### What you will do
Only lines with the string "yellow" are wanted. Pull them out of the data.

Object state comparisons
★ ★ ★ ★ ★

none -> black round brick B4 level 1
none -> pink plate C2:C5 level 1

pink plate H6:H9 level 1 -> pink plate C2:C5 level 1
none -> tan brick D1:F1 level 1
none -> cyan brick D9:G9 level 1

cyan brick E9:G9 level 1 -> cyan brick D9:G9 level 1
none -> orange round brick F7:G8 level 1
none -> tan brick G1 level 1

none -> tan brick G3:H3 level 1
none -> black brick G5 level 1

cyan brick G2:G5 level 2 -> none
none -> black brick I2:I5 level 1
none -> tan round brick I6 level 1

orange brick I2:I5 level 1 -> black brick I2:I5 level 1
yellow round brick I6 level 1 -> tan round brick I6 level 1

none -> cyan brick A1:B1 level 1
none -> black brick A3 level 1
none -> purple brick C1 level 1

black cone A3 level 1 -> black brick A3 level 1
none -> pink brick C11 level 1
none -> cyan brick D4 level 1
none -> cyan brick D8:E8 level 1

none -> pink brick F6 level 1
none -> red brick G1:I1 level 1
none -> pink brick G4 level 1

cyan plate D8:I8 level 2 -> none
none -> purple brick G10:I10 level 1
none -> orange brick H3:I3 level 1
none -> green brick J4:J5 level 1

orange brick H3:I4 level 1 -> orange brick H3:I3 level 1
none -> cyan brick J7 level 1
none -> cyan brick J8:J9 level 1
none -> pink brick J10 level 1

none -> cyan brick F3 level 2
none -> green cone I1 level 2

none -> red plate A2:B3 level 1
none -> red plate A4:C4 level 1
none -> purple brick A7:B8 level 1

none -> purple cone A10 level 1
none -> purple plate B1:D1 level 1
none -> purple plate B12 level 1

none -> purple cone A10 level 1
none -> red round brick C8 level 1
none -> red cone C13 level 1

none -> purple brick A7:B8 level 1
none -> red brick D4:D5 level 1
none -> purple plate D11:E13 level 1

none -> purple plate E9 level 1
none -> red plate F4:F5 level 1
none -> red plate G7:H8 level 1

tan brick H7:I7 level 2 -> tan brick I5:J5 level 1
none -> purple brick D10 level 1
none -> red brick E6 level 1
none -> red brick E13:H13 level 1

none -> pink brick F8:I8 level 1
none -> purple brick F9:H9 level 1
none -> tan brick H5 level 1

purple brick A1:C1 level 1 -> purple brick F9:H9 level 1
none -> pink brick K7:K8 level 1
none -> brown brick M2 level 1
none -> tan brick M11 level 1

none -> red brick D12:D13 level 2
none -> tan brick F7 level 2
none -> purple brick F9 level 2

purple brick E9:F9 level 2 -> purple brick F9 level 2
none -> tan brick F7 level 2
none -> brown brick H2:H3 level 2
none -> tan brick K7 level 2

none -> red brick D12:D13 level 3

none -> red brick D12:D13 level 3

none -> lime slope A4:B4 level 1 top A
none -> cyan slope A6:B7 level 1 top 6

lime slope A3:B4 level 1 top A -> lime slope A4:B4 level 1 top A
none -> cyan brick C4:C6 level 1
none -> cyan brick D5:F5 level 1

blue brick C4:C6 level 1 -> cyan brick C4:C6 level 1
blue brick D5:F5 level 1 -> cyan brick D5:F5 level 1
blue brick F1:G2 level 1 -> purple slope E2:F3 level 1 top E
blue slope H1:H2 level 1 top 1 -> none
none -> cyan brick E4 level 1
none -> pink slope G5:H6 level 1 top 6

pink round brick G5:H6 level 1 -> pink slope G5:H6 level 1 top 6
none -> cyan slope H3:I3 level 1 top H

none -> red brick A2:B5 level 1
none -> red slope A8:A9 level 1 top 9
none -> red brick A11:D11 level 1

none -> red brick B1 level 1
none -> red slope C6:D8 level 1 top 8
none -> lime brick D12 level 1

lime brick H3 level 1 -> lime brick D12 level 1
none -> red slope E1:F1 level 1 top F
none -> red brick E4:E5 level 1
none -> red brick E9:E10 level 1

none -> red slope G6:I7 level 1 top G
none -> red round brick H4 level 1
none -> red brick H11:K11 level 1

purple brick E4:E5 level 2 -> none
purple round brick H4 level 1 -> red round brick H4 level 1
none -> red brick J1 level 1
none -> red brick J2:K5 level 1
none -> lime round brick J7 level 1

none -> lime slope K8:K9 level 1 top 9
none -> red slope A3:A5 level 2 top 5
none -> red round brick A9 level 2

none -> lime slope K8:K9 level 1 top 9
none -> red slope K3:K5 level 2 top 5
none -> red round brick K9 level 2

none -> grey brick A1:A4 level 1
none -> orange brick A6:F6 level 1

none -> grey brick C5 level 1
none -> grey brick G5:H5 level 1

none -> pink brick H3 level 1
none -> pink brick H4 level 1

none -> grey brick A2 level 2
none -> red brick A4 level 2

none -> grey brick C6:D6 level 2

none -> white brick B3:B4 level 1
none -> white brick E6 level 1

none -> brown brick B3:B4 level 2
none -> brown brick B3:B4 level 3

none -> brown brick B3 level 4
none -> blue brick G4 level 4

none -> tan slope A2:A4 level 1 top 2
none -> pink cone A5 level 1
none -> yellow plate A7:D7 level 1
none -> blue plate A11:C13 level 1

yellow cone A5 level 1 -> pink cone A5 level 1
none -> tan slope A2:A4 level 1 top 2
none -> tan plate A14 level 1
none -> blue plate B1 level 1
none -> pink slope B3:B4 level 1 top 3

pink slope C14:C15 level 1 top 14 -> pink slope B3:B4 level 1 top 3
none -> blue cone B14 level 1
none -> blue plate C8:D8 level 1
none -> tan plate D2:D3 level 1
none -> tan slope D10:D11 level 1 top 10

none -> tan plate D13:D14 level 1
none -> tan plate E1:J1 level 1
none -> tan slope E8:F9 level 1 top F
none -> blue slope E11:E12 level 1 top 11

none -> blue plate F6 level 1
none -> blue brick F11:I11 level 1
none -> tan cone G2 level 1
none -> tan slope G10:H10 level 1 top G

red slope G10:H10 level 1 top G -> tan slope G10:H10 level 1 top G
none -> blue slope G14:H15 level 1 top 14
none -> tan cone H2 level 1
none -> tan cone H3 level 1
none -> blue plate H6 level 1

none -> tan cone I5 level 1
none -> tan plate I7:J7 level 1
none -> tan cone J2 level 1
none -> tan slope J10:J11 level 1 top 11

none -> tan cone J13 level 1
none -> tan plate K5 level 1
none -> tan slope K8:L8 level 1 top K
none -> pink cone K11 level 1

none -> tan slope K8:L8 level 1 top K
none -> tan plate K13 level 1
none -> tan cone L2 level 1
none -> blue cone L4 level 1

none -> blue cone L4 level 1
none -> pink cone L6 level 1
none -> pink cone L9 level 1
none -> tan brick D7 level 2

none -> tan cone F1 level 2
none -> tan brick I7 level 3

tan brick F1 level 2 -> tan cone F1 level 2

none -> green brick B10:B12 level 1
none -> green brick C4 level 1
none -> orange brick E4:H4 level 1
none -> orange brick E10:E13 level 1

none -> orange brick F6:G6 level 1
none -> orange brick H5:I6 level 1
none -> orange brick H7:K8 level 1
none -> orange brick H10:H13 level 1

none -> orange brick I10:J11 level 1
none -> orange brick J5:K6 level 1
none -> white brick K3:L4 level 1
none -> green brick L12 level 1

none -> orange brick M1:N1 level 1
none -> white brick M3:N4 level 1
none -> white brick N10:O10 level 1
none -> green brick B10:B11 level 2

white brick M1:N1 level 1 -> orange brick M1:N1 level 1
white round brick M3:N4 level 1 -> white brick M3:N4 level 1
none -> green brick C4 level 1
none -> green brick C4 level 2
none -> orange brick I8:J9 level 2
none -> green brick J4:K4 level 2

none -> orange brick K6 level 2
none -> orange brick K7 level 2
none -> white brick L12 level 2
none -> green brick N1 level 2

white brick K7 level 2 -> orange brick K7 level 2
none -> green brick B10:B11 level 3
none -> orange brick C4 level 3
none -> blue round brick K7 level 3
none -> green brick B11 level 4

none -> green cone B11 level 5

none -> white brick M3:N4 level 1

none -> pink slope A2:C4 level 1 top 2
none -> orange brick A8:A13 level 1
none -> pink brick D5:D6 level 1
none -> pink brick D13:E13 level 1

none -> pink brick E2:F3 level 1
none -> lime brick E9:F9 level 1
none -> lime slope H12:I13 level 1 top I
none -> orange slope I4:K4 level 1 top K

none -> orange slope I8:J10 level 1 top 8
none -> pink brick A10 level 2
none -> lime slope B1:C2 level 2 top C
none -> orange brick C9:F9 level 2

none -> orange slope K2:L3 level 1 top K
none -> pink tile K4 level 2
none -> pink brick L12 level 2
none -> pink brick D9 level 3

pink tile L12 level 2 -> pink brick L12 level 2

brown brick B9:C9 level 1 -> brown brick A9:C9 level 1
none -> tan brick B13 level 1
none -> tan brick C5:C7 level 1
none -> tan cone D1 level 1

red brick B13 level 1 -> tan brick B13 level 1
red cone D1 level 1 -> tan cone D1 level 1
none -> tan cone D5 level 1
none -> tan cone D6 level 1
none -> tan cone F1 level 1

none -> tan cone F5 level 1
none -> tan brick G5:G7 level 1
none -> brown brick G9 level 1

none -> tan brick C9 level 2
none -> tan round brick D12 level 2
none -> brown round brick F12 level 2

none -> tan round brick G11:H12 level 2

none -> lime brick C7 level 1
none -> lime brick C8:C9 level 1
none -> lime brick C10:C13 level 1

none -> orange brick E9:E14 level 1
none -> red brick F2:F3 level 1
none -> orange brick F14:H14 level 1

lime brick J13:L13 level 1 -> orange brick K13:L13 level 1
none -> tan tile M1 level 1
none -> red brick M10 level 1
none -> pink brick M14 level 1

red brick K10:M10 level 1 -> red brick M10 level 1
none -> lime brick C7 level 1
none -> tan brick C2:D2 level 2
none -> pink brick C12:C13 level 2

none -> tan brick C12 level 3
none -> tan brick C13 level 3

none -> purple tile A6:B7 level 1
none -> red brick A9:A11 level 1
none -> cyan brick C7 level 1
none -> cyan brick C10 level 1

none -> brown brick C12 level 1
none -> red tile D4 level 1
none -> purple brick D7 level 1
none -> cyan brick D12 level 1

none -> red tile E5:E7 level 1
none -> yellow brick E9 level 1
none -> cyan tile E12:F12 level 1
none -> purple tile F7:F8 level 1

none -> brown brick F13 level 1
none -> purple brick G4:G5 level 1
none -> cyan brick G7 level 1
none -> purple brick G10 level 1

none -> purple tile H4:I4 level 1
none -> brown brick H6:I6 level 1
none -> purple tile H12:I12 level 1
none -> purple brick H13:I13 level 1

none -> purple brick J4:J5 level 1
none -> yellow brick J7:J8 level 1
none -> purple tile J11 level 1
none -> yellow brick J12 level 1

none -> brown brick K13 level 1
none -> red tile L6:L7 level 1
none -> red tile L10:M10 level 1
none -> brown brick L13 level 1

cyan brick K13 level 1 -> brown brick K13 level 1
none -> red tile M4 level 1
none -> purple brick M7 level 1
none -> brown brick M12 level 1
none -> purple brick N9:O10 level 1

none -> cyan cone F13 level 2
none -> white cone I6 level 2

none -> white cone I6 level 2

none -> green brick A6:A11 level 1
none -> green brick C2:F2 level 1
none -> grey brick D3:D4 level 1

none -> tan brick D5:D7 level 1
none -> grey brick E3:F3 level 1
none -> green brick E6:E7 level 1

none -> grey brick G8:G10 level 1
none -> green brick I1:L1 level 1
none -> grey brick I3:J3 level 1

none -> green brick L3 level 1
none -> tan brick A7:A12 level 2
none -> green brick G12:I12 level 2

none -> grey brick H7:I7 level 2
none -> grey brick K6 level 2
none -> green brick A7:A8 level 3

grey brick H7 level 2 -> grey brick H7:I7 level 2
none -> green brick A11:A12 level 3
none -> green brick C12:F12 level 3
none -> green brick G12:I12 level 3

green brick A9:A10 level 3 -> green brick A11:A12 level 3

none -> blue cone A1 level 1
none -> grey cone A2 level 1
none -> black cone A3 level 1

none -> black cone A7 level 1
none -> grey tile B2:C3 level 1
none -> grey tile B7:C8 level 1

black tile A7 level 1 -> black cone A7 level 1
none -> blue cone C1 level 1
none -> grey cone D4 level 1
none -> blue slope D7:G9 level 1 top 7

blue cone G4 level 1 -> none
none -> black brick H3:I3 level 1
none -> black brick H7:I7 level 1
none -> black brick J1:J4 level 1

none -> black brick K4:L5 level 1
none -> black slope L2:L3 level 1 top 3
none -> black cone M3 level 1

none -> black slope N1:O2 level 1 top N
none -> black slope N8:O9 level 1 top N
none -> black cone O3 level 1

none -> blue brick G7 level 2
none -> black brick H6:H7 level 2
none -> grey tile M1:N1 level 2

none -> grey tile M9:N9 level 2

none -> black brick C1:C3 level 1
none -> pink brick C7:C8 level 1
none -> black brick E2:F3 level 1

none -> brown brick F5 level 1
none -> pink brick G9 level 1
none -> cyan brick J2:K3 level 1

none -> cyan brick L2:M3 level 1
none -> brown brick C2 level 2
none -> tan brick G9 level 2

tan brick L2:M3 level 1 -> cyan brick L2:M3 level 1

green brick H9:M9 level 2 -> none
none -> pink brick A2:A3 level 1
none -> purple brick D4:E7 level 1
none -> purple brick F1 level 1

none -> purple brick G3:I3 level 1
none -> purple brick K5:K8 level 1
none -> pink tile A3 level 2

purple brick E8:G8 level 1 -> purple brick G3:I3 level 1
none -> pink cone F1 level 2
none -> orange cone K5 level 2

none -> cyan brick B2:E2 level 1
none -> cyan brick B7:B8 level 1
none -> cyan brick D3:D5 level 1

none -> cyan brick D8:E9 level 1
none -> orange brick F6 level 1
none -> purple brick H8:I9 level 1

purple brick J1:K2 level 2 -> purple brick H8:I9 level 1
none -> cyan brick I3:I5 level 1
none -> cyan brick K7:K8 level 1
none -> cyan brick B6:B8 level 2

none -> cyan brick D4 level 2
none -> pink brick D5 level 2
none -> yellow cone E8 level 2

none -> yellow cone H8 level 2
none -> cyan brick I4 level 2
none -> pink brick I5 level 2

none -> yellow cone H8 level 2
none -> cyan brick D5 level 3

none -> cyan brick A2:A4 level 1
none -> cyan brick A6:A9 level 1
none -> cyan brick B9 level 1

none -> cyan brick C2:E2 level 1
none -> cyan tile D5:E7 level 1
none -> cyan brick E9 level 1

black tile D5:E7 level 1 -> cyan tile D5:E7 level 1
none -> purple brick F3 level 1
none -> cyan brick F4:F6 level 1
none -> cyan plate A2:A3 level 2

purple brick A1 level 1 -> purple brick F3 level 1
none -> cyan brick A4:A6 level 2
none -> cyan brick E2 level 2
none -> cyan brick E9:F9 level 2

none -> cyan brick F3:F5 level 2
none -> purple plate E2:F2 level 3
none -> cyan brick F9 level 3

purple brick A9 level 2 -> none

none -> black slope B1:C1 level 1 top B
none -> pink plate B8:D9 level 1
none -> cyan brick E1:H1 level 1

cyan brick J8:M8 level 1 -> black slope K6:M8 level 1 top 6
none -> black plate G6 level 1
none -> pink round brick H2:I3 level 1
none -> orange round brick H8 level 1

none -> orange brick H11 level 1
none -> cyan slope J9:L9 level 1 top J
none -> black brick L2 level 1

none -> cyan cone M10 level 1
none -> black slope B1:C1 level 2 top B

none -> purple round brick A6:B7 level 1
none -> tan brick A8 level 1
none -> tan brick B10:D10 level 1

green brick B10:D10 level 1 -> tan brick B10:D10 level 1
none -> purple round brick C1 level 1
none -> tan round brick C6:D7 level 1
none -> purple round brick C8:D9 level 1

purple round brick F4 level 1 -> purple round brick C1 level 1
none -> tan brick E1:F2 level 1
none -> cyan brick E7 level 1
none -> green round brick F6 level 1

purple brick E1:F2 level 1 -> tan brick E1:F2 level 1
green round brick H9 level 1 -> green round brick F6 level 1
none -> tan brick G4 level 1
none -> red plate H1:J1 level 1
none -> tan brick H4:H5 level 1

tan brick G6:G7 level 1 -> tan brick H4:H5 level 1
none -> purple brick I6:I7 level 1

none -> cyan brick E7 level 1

★ ★ ★ ★ ★

### Answer section
yellow round brick I6 level 1 -> tan round brick I6 level 1
none -> yellow plate A7:D7 level 1
yellow cone A5 level 1 -> pink cone A5 level 1
none -> yellow brick E9 level 1
none -> yellow brick J7:J8 level 1
none -> yellow brick J12 level 1
none -> yellow cone E8 level 2
none -> yellow cone H8 level 2
none -> yellow cone H8 level 2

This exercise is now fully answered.